◆ **Problem**: Search the records for the string "switch" and copy every line where it turns up.

◆ **Records supplied**:
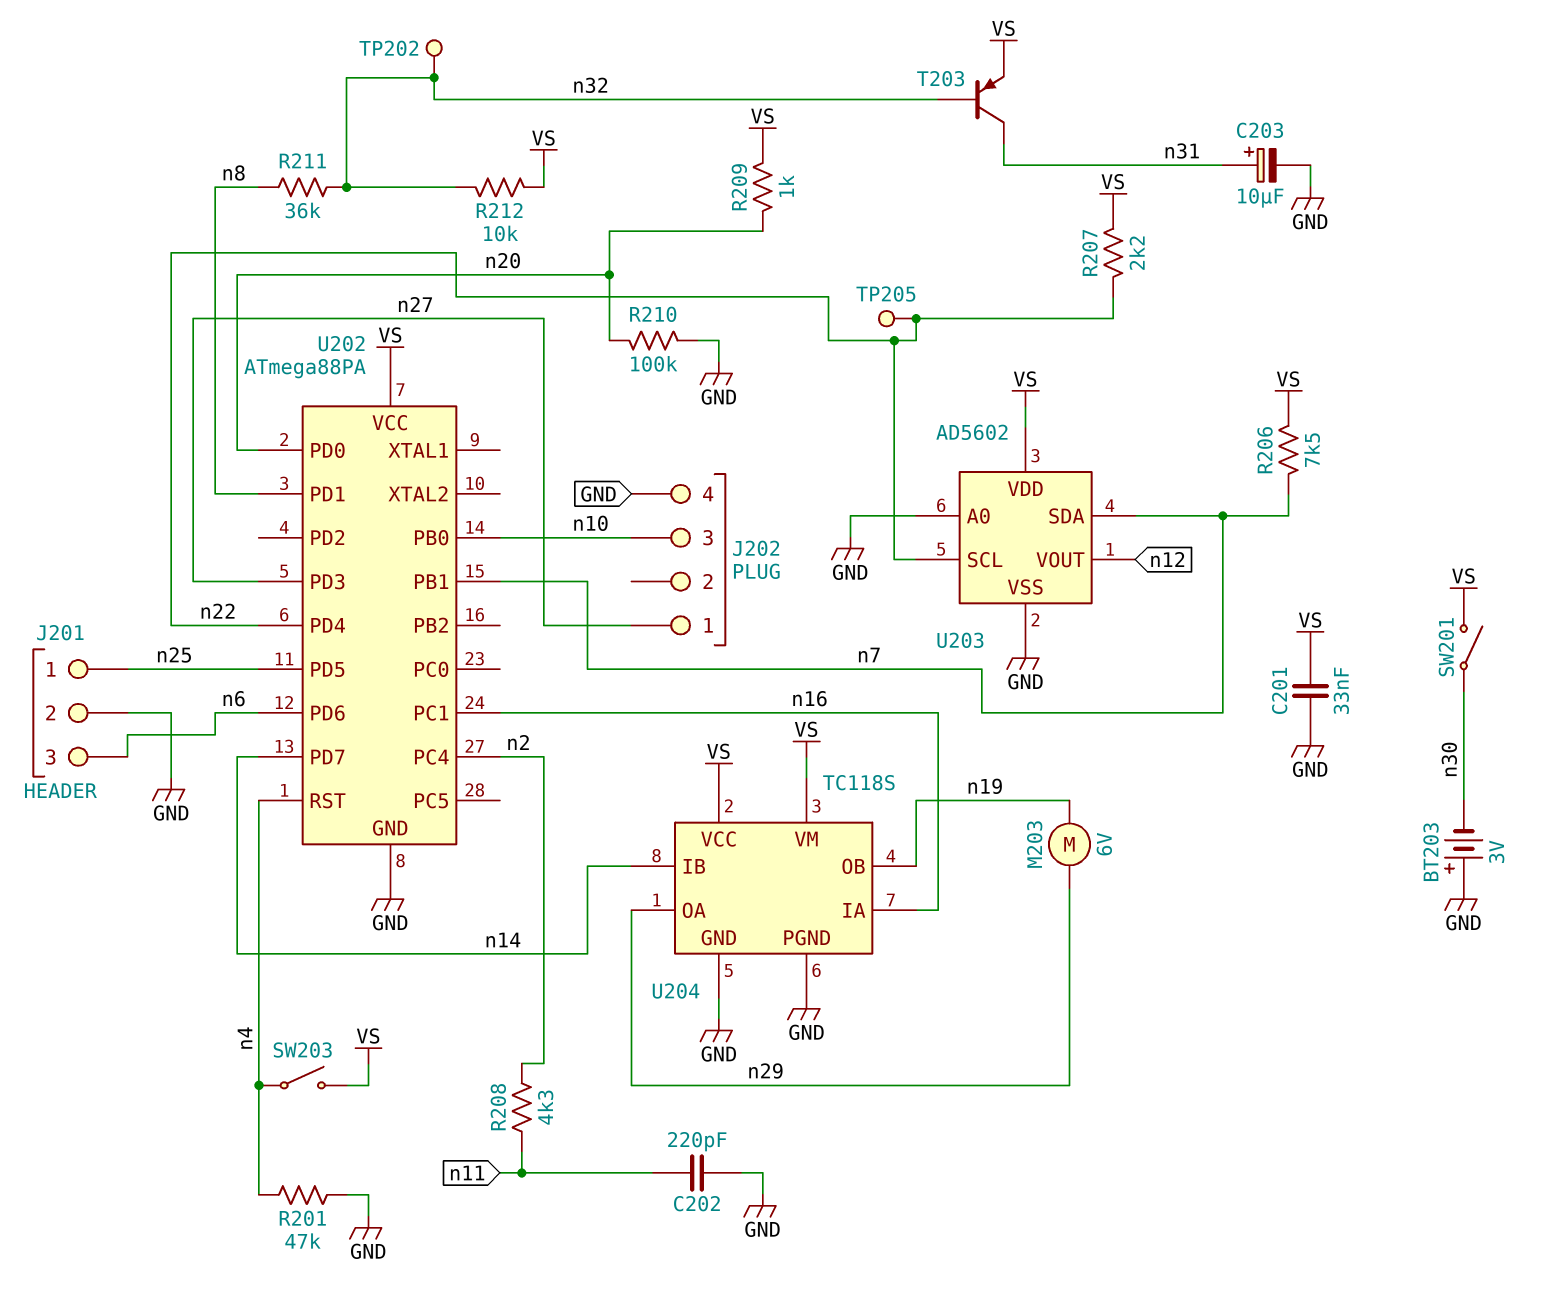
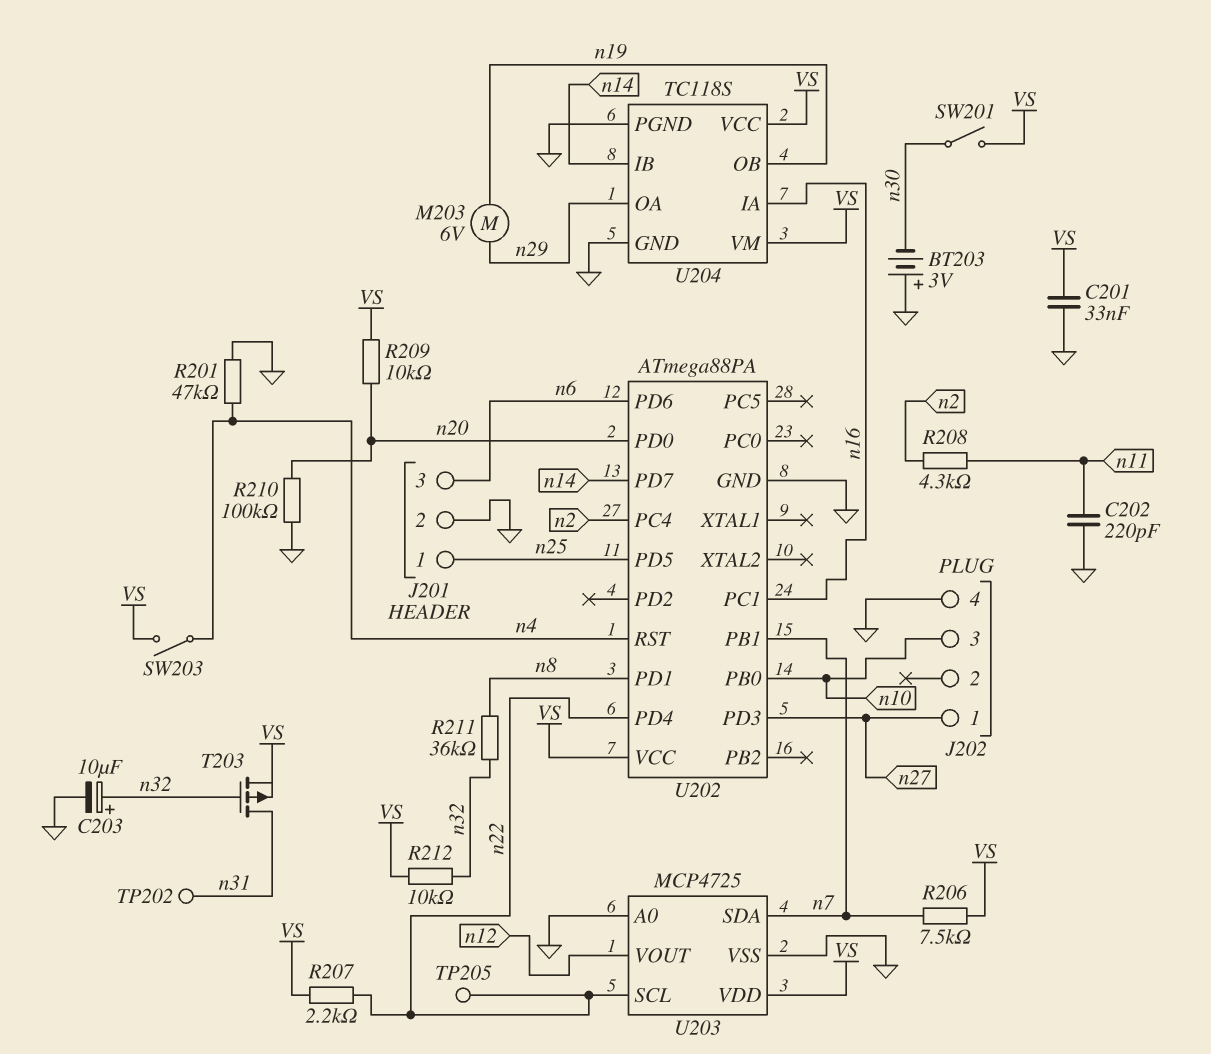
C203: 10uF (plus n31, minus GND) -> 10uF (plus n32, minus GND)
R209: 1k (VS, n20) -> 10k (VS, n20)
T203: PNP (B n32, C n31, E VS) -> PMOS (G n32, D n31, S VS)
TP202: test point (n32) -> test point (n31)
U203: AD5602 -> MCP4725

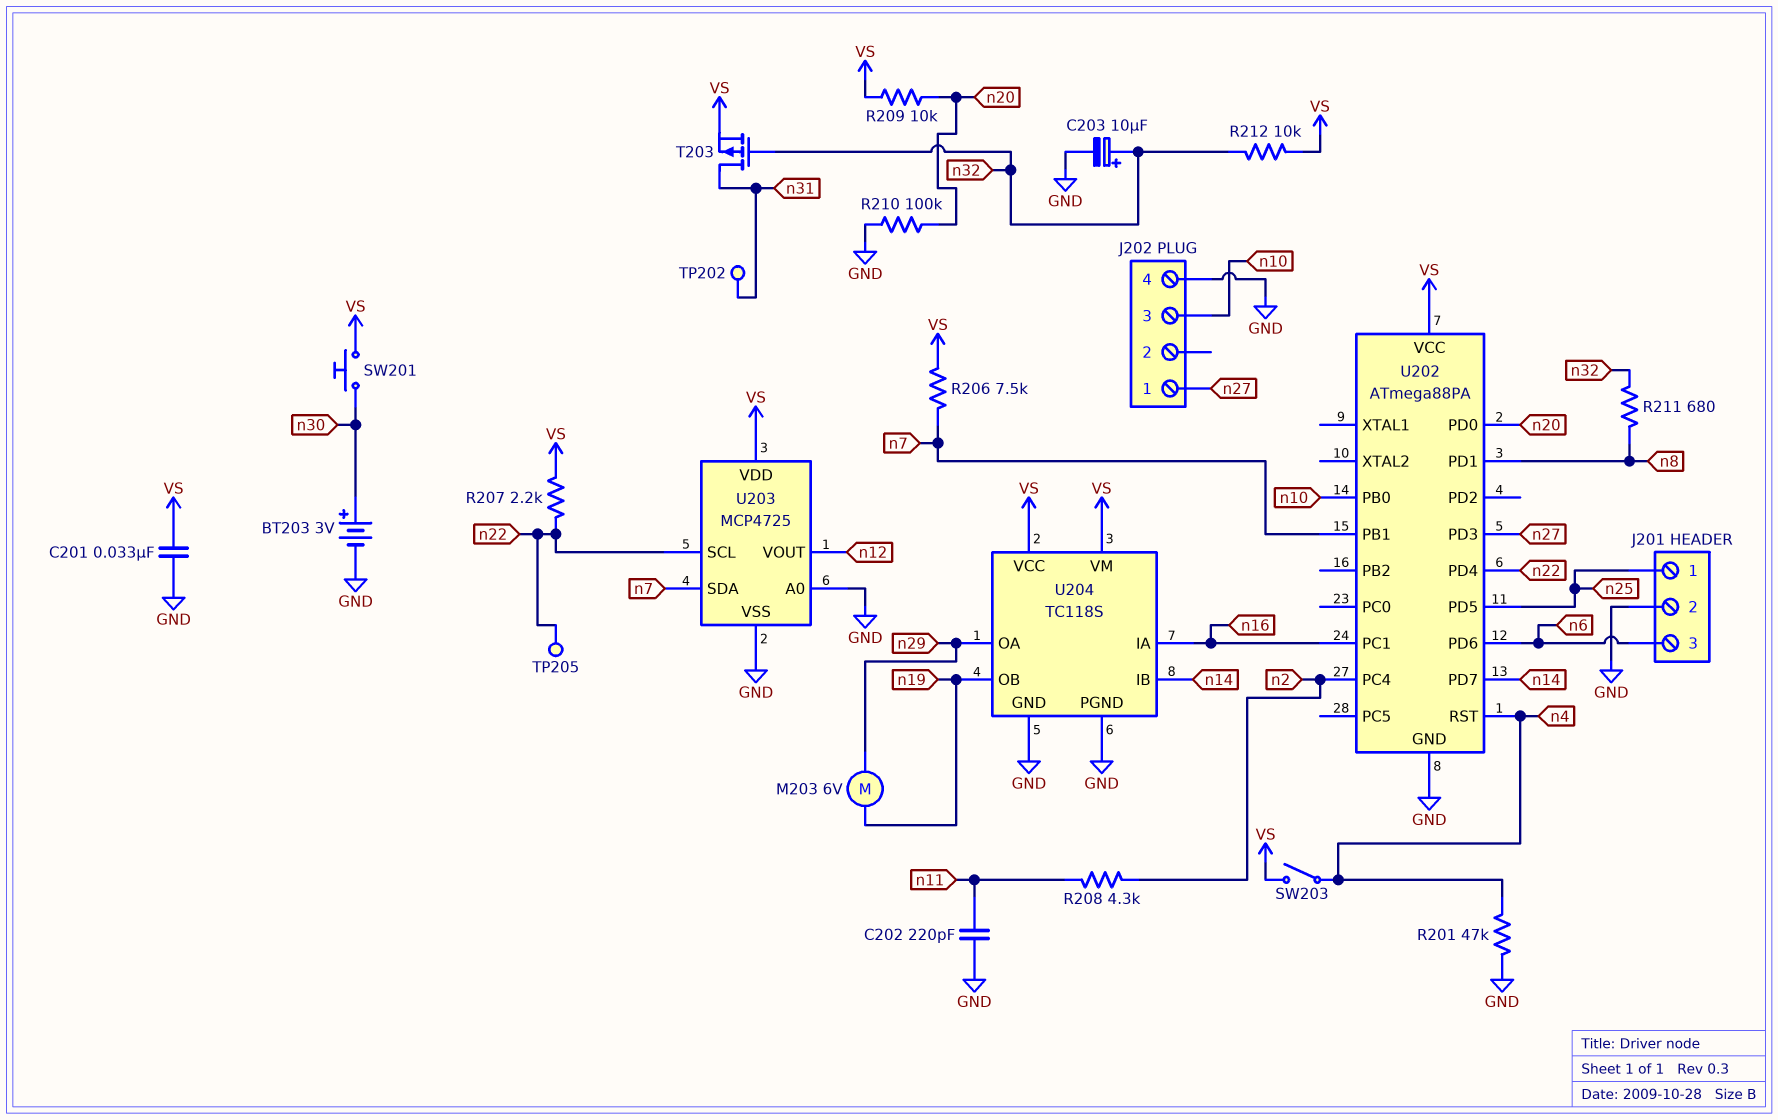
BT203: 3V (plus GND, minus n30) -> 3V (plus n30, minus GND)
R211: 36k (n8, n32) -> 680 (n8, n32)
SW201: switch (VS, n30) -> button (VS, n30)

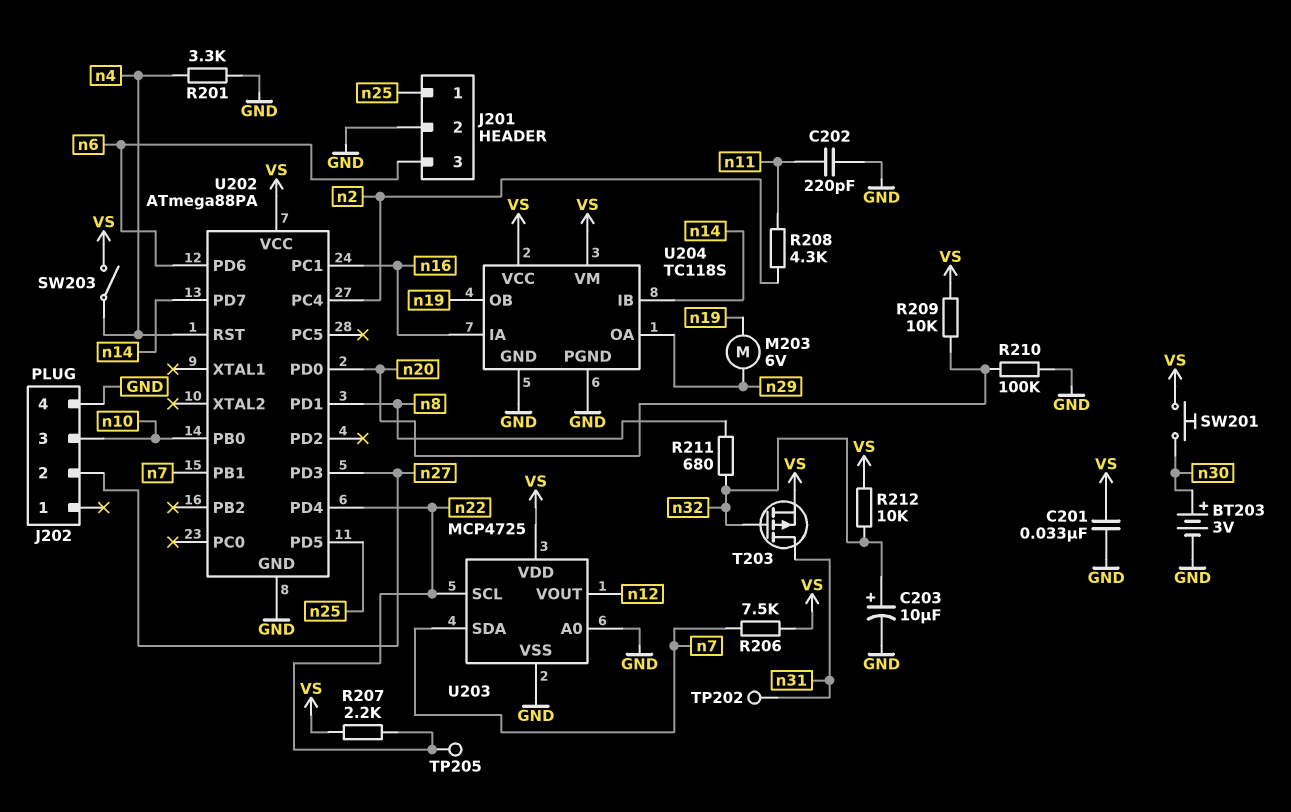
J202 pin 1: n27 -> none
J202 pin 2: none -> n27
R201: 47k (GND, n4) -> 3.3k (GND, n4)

* * *

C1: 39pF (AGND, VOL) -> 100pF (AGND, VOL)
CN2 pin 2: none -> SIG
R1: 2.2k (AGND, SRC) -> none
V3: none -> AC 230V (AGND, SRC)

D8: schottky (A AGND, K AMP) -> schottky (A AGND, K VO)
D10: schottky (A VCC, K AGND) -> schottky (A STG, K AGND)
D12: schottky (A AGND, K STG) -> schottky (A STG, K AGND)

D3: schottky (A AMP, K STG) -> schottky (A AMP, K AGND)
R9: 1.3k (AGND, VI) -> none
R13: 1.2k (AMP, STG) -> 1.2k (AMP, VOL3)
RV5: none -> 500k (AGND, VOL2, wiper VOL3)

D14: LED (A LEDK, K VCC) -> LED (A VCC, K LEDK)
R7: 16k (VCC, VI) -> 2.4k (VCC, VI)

---

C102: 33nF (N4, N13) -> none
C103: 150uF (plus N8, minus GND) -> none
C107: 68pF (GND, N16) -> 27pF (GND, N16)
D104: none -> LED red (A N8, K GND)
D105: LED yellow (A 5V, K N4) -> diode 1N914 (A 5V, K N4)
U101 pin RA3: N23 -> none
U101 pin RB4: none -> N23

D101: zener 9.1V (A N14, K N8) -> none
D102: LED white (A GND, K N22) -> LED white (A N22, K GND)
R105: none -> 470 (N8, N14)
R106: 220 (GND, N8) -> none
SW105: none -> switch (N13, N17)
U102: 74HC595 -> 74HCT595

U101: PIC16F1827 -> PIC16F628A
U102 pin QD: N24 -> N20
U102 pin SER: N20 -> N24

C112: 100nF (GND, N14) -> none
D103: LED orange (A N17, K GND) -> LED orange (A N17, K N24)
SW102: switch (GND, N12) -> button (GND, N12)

◆ **Response**:
SW201: switch (VS, n30) -> button (VS, n30)
SW105: none -> switch (N13, N17)
SW102: switch (GND, N12) -> button (GND, N12)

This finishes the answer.